Task objective -> Render the lines below as a JSON list of strings, one string per line, with blank lines omitted. Leave the pictures out.

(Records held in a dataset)
'''

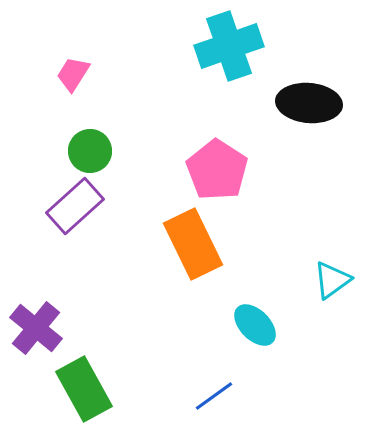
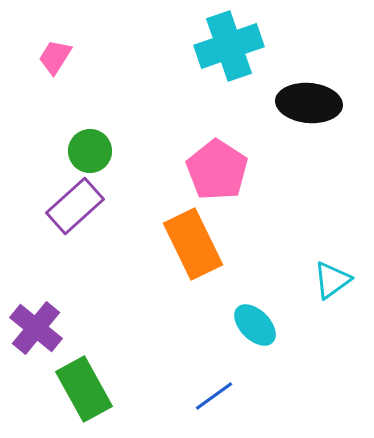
pink trapezoid: moved 18 px left, 17 px up
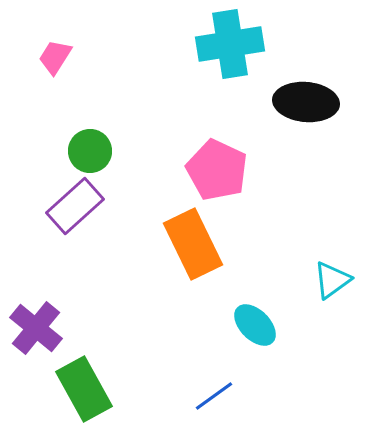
cyan cross: moved 1 px right, 2 px up; rotated 10 degrees clockwise
black ellipse: moved 3 px left, 1 px up
pink pentagon: rotated 8 degrees counterclockwise
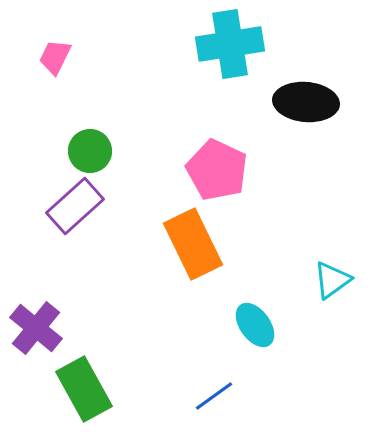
pink trapezoid: rotated 6 degrees counterclockwise
cyan ellipse: rotated 9 degrees clockwise
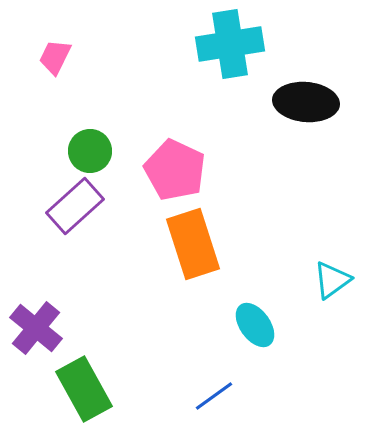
pink pentagon: moved 42 px left
orange rectangle: rotated 8 degrees clockwise
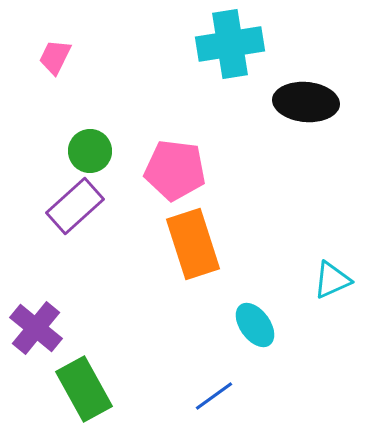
pink pentagon: rotated 18 degrees counterclockwise
cyan triangle: rotated 12 degrees clockwise
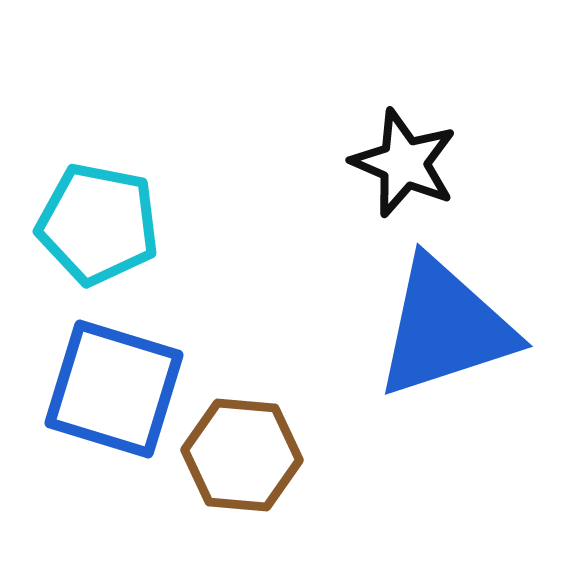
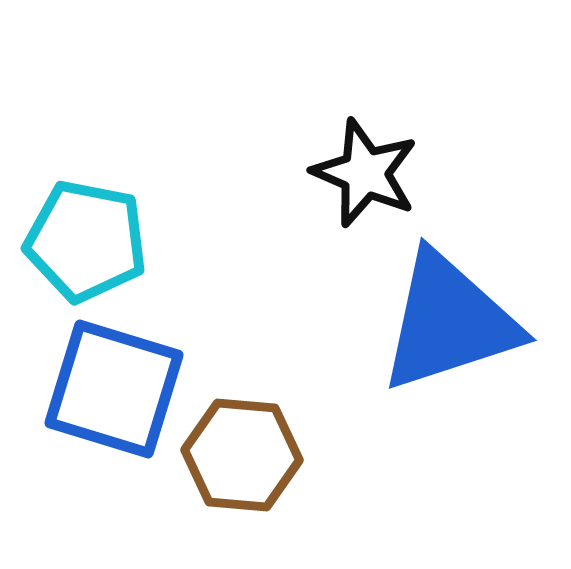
black star: moved 39 px left, 10 px down
cyan pentagon: moved 12 px left, 17 px down
blue triangle: moved 4 px right, 6 px up
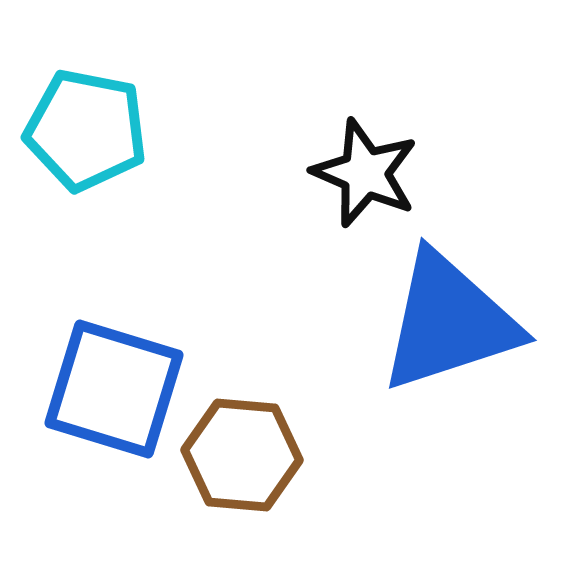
cyan pentagon: moved 111 px up
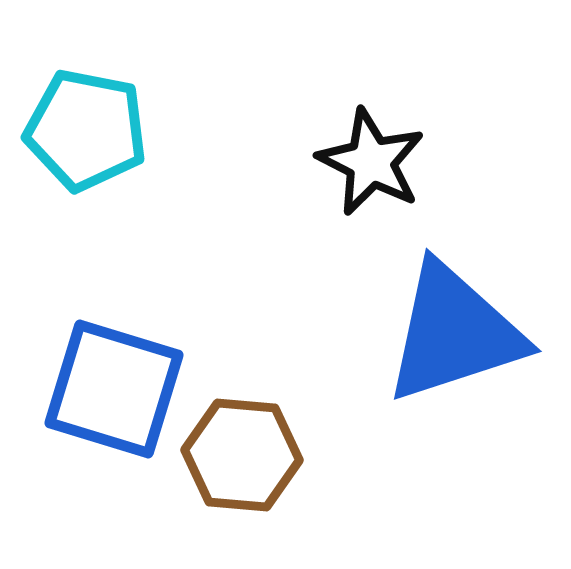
black star: moved 6 px right, 11 px up; rotated 4 degrees clockwise
blue triangle: moved 5 px right, 11 px down
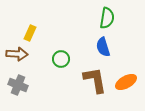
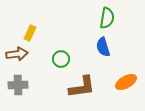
brown arrow: rotated 10 degrees counterclockwise
brown L-shape: moved 13 px left, 7 px down; rotated 92 degrees clockwise
gray cross: rotated 24 degrees counterclockwise
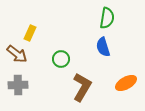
brown arrow: rotated 45 degrees clockwise
orange ellipse: moved 1 px down
brown L-shape: rotated 52 degrees counterclockwise
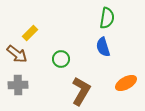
yellow rectangle: rotated 21 degrees clockwise
brown L-shape: moved 1 px left, 4 px down
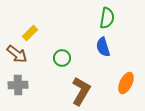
green circle: moved 1 px right, 1 px up
orange ellipse: rotated 35 degrees counterclockwise
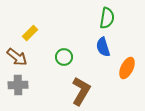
brown arrow: moved 3 px down
green circle: moved 2 px right, 1 px up
orange ellipse: moved 1 px right, 15 px up
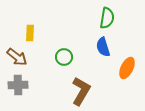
yellow rectangle: rotated 42 degrees counterclockwise
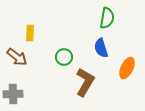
blue semicircle: moved 2 px left, 1 px down
gray cross: moved 5 px left, 9 px down
brown L-shape: moved 4 px right, 9 px up
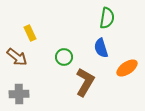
yellow rectangle: rotated 28 degrees counterclockwise
orange ellipse: rotated 30 degrees clockwise
gray cross: moved 6 px right
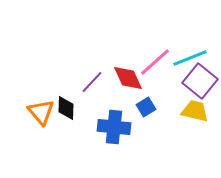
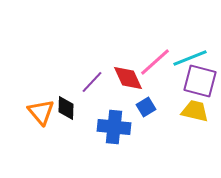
purple square: rotated 24 degrees counterclockwise
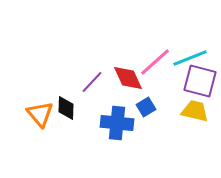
orange triangle: moved 1 px left, 2 px down
blue cross: moved 3 px right, 4 px up
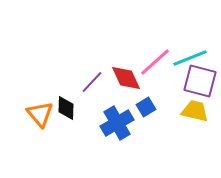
red diamond: moved 2 px left
blue cross: rotated 36 degrees counterclockwise
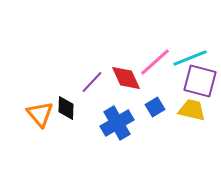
blue square: moved 9 px right
yellow trapezoid: moved 3 px left, 1 px up
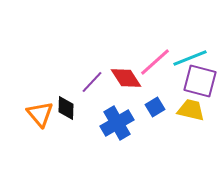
red diamond: rotated 8 degrees counterclockwise
yellow trapezoid: moved 1 px left
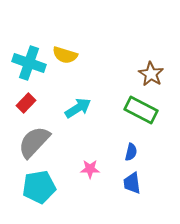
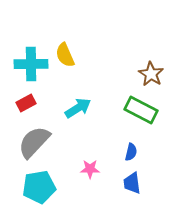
yellow semicircle: rotated 50 degrees clockwise
cyan cross: moved 2 px right, 1 px down; rotated 20 degrees counterclockwise
red rectangle: rotated 18 degrees clockwise
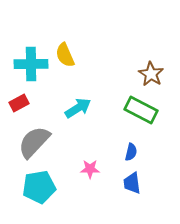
red rectangle: moved 7 px left
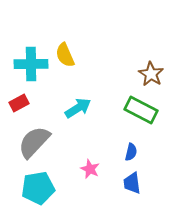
pink star: rotated 24 degrees clockwise
cyan pentagon: moved 1 px left, 1 px down
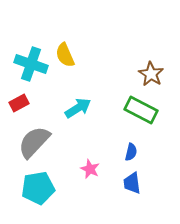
cyan cross: rotated 20 degrees clockwise
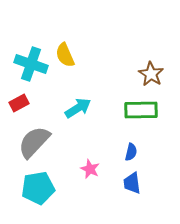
green rectangle: rotated 28 degrees counterclockwise
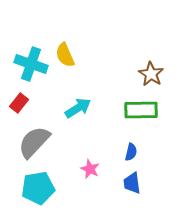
red rectangle: rotated 24 degrees counterclockwise
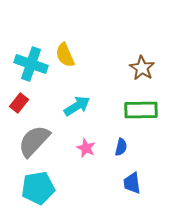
brown star: moved 9 px left, 6 px up
cyan arrow: moved 1 px left, 2 px up
gray semicircle: moved 1 px up
blue semicircle: moved 10 px left, 5 px up
pink star: moved 4 px left, 21 px up
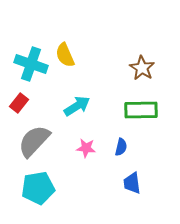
pink star: rotated 18 degrees counterclockwise
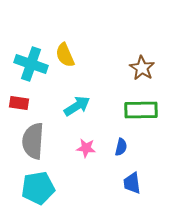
red rectangle: rotated 60 degrees clockwise
gray semicircle: moved 1 px left; rotated 39 degrees counterclockwise
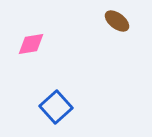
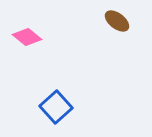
pink diamond: moved 4 px left, 7 px up; rotated 48 degrees clockwise
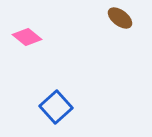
brown ellipse: moved 3 px right, 3 px up
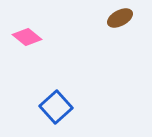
brown ellipse: rotated 65 degrees counterclockwise
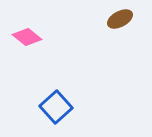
brown ellipse: moved 1 px down
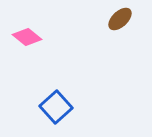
brown ellipse: rotated 15 degrees counterclockwise
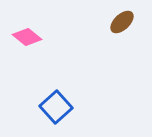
brown ellipse: moved 2 px right, 3 px down
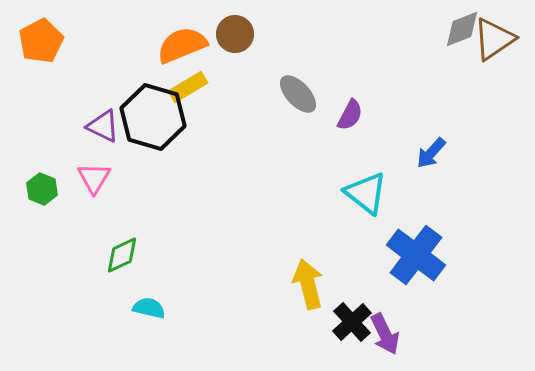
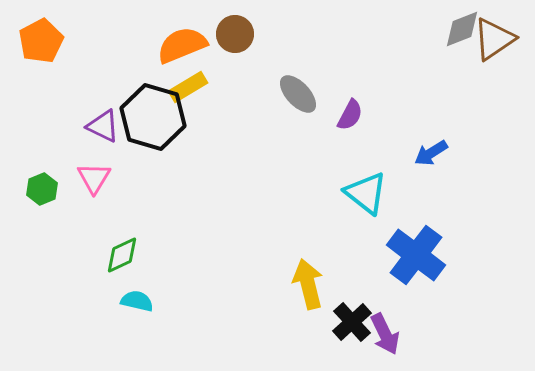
blue arrow: rotated 16 degrees clockwise
green hexagon: rotated 16 degrees clockwise
cyan semicircle: moved 12 px left, 7 px up
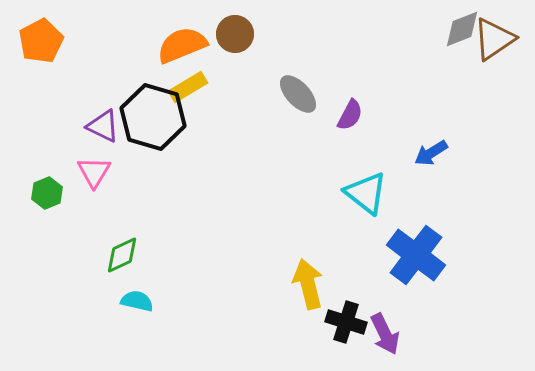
pink triangle: moved 6 px up
green hexagon: moved 5 px right, 4 px down
black cross: moved 6 px left; rotated 30 degrees counterclockwise
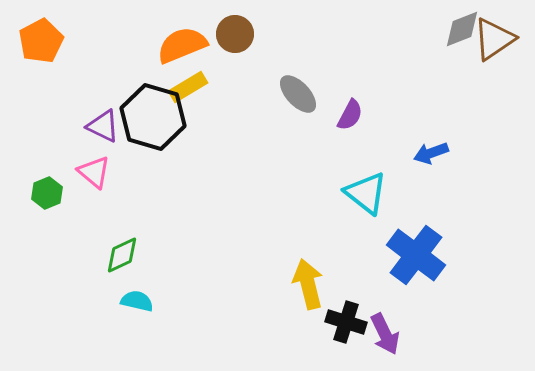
blue arrow: rotated 12 degrees clockwise
pink triangle: rotated 21 degrees counterclockwise
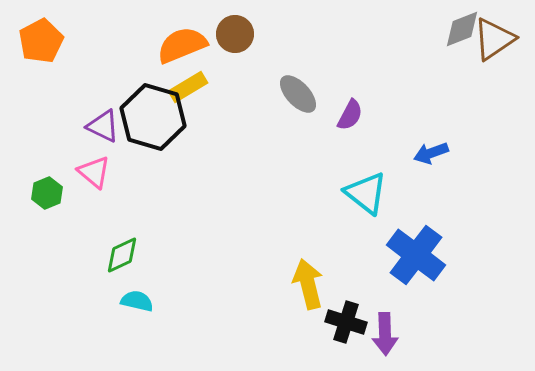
purple arrow: rotated 24 degrees clockwise
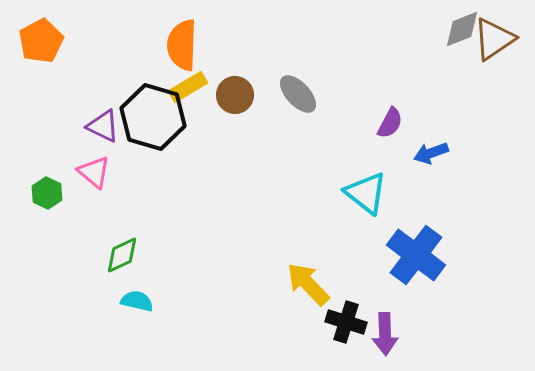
brown circle: moved 61 px down
orange semicircle: rotated 66 degrees counterclockwise
purple semicircle: moved 40 px right, 8 px down
green hexagon: rotated 12 degrees counterclockwise
yellow arrow: rotated 30 degrees counterclockwise
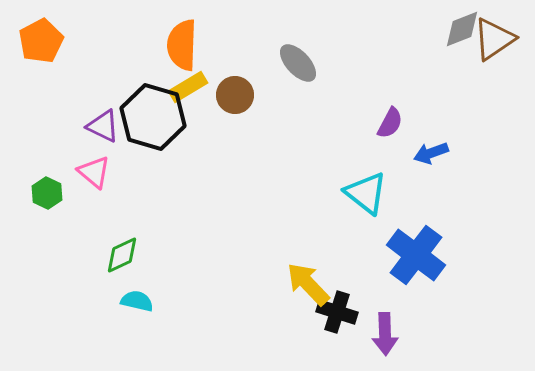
gray ellipse: moved 31 px up
black cross: moved 9 px left, 10 px up
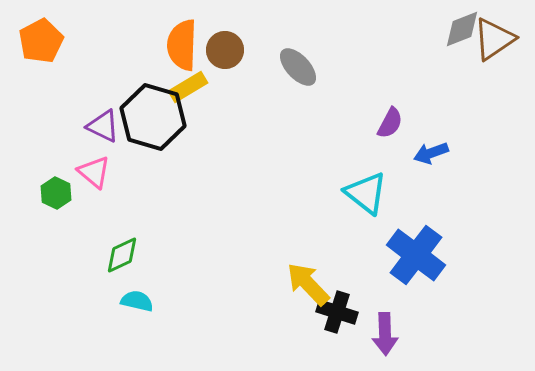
gray ellipse: moved 4 px down
brown circle: moved 10 px left, 45 px up
green hexagon: moved 9 px right
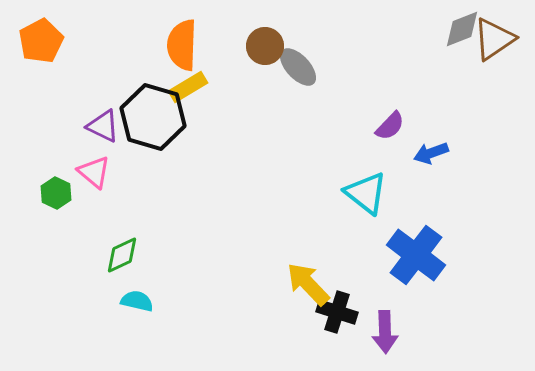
brown circle: moved 40 px right, 4 px up
purple semicircle: moved 3 px down; rotated 16 degrees clockwise
purple arrow: moved 2 px up
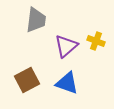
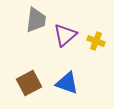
purple triangle: moved 1 px left, 11 px up
brown square: moved 2 px right, 3 px down
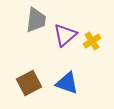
yellow cross: moved 4 px left; rotated 36 degrees clockwise
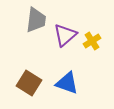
brown square: rotated 30 degrees counterclockwise
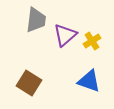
blue triangle: moved 22 px right, 2 px up
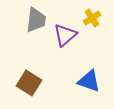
yellow cross: moved 23 px up
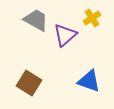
gray trapezoid: rotated 68 degrees counterclockwise
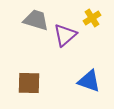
gray trapezoid: rotated 12 degrees counterclockwise
brown square: rotated 30 degrees counterclockwise
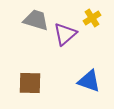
purple triangle: moved 1 px up
brown square: moved 1 px right
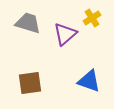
gray trapezoid: moved 8 px left, 3 px down
brown square: rotated 10 degrees counterclockwise
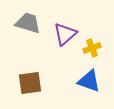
yellow cross: moved 30 px down; rotated 12 degrees clockwise
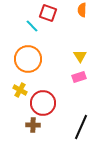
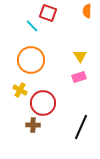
orange semicircle: moved 5 px right, 1 px down
orange circle: moved 3 px right, 1 px down
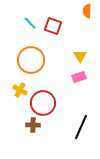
red square: moved 5 px right, 13 px down
cyan line: moved 2 px left, 3 px up
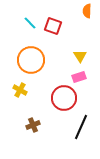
red circle: moved 21 px right, 5 px up
brown cross: rotated 24 degrees counterclockwise
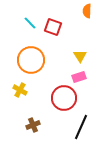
red square: moved 1 px down
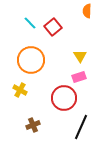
red square: rotated 30 degrees clockwise
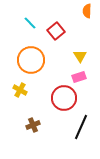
red square: moved 3 px right, 4 px down
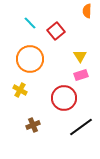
orange circle: moved 1 px left, 1 px up
pink rectangle: moved 2 px right, 2 px up
black line: rotated 30 degrees clockwise
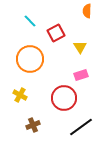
cyan line: moved 2 px up
red square: moved 2 px down; rotated 12 degrees clockwise
yellow triangle: moved 9 px up
yellow cross: moved 5 px down
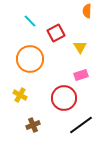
black line: moved 2 px up
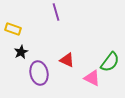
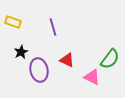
purple line: moved 3 px left, 15 px down
yellow rectangle: moved 7 px up
green semicircle: moved 3 px up
purple ellipse: moved 3 px up
pink triangle: moved 1 px up
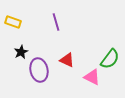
purple line: moved 3 px right, 5 px up
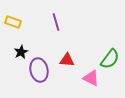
red triangle: rotated 21 degrees counterclockwise
pink triangle: moved 1 px left, 1 px down
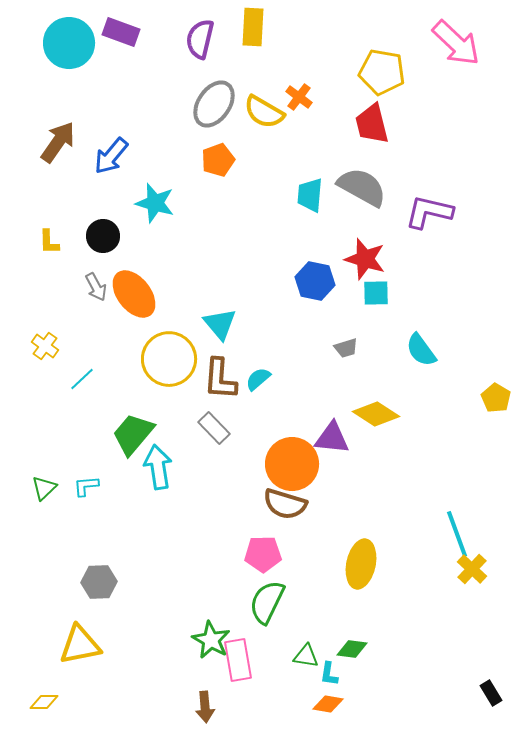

'''

Correct result ->
[
  "pink trapezoid: moved 18 px left, 17 px up",
  "cyan cross: moved 1 px right, 2 px up; rotated 10 degrees clockwise",
  "black ellipse: moved 3 px left, 1 px up",
  "pink pentagon: rotated 8 degrees counterclockwise",
  "pink trapezoid: rotated 6 degrees counterclockwise",
  "cyan ellipse: rotated 9 degrees clockwise",
  "pink pentagon: moved 42 px left",
  "orange rectangle: rotated 8 degrees clockwise",
  "pink pentagon: rotated 18 degrees counterclockwise",
  "cyan triangle: rotated 12 degrees clockwise",
  "black star: moved 39 px left, 10 px down",
  "cyan pentagon: moved 12 px left, 17 px down",
  "blue triangle: moved 4 px right, 6 px up",
  "cyan pentagon: moved 111 px up",
  "black star: moved 6 px right, 11 px up; rotated 4 degrees clockwise",
  "blue triangle: moved 5 px right, 11 px down",
  "brown arrow: rotated 10 degrees counterclockwise",
  "brown L-shape: moved 13 px left, 7 px down; rotated 92 degrees clockwise",
  "gray cross: rotated 24 degrees counterclockwise",
  "brown arrow: rotated 45 degrees clockwise",
  "orange ellipse: moved 1 px down",
  "brown L-shape: rotated 52 degrees counterclockwise",
  "yellow rectangle: rotated 21 degrees clockwise",
  "brown L-shape: moved 1 px left, 4 px down",
  "green circle: moved 1 px right, 1 px up",
  "orange ellipse: rotated 35 degrees counterclockwise",
  "brown arrow: moved 3 px down",
  "green circle: moved 2 px right, 1 px up",
  "orange ellipse: moved 1 px right, 15 px up",
  "yellow rectangle: rotated 42 degrees counterclockwise",
  "blue semicircle: moved 2 px left, 1 px down",
  "gray cross: moved 5 px left, 9 px down",
  "brown L-shape: moved 4 px right, 9 px up",
  "yellow rectangle: rotated 28 degrees counterclockwise",
  "orange ellipse: rotated 30 degrees clockwise",
  "gray cross: moved 6 px right",
  "purple square: rotated 24 degrees counterclockwise",
  "orange triangle: moved 1 px left, 2 px down",
  "blue cross: moved 3 px right, 4 px up",
  "red diamond: moved 2 px left",
  "blue cross: rotated 36 degrees counterclockwise",
  "blue square: moved 9 px right",
  "yellow trapezoid: moved 3 px left, 1 px up",
  "red diamond: rotated 8 degrees counterclockwise",
  "yellow trapezoid: moved 1 px left",
  "yellow semicircle: rotated 50 degrees clockwise",
  "cyan cross: moved 2 px right, 1 px down; rotated 20 degrees counterclockwise",
  "red rectangle: rotated 18 degrees clockwise",
  "red rectangle: moved 7 px left",
  "pink star: rotated 24 degrees clockwise",
  "cyan pentagon: moved 1 px left, 1 px down",
  "cyan cross: rotated 20 degrees clockwise",
  "green rectangle: rotated 28 degrees counterclockwise",
  "red rectangle: rotated 24 degrees counterclockwise",
  "brown star: moved 9 px left, 6 px up",
  "cyan arrow: moved 1 px left, 2 px up",
  "gray semicircle: moved 1 px up",
  "blue semicircle: moved 10 px left, 5 px up",
  "pink star: moved 4 px left, 21 px up",
  "pink star: rotated 18 degrees counterclockwise",
  "red rectangle: rotated 60 degrees clockwise",
  "gray semicircle: moved 1 px left; rotated 39 degrees counterclockwise",
  "pink diamond: moved 4 px left, 7 px up; rotated 48 degrees clockwise",
  "brown ellipse: moved 3 px right, 3 px up",
  "brown ellipse: rotated 65 degrees counterclockwise",
  "brown ellipse: moved 1 px down",
  "brown ellipse: rotated 15 degrees counterclockwise",
  "brown ellipse: moved 2 px right, 3 px down",
  "blue arrow: rotated 16 degrees clockwise",
  "green hexagon: rotated 16 degrees clockwise",
  "cyan semicircle: moved 12 px left, 7 px up",
  "pink triangle: moved 6 px up",
  "green hexagon: moved 5 px right, 4 px down",
  "black cross: moved 6 px left; rotated 30 degrees counterclockwise",
  "blue arrow: rotated 12 degrees clockwise",
  "pink triangle: rotated 21 degrees counterclockwise",
  "purple arrow: rotated 24 degrees clockwise",
  "brown circle: moved 61 px down",
  "orange semicircle: rotated 66 degrees counterclockwise",
  "purple semicircle: moved 40 px right, 8 px down",
  "green hexagon: rotated 12 degrees counterclockwise",
  "yellow arrow: rotated 30 degrees counterclockwise",
  "gray ellipse: moved 31 px up",
  "black cross: moved 9 px left, 10 px up",
  "gray ellipse: moved 4 px down",
  "brown circle: moved 10 px left, 45 px up",
  "green hexagon: moved 9 px right",
  "brown circle: moved 40 px right, 4 px up",
  "purple semicircle: moved 3 px down; rotated 16 degrees clockwise",
  "purple arrow: moved 2 px up",
  "purple triangle: moved 1 px left, 11 px up",
  "brown square: moved 2 px right, 3 px down",
  "yellow cross: moved 4 px left; rotated 36 degrees clockwise",
  "brown square: rotated 30 degrees counterclockwise",
  "blue triangle: moved 22 px right, 2 px up",
  "yellow cross: moved 23 px up",
  "gray trapezoid: rotated 68 degrees counterclockwise",
  "gray trapezoid: rotated 12 degrees counterclockwise",
  "brown square: rotated 30 degrees counterclockwise",
  "purple triangle: moved 1 px up",
  "brown square: moved 1 px right",
  "gray trapezoid: moved 8 px left, 3 px down",
  "brown square: rotated 10 degrees counterclockwise",
  "yellow cross: moved 30 px down; rotated 12 degrees clockwise",
  "orange semicircle: moved 5 px right, 1 px down",
  "orange circle: moved 3 px right, 1 px down",
  "red square: moved 5 px right, 13 px down",
  "cyan line: moved 2 px left, 3 px up",
  "red circle: moved 21 px right, 5 px up",
  "brown cross: rotated 24 degrees counterclockwise",
  "red square: moved 1 px down",
  "red square: rotated 30 degrees clockwise",
  "red square: moved 3 px right, 4 px down",
  "orange circle: moved 1 px left, 1 px up",
  "pink rectangle: moved 2 px right, 2 px up",
  "black line: rotated 30 degrees clockwise",
  "cyan line: moved 2 px up",
  "red square: moved 2 px down; rotated 12 degrees clockwise",
  "yellow triangle: moved 9 px up",
  "yellow cross: moved 5 px down",
  "black line: moved 2 px up",
  "purple line: moved 3 px left, 15 px down",
  "yellow rectangle: moved 7 px up",
  "green semicircle: moved 3 px up",
  "purple ellipse: moved 3 px up",
  "pink triangle: moved 1 px up",
  "purple line: moved 3 px right, 5 px up",
  "red triangle: rotated 21 degrees counterclockwise",
  "pink triangle: moved 1 px left, 1 px down"
]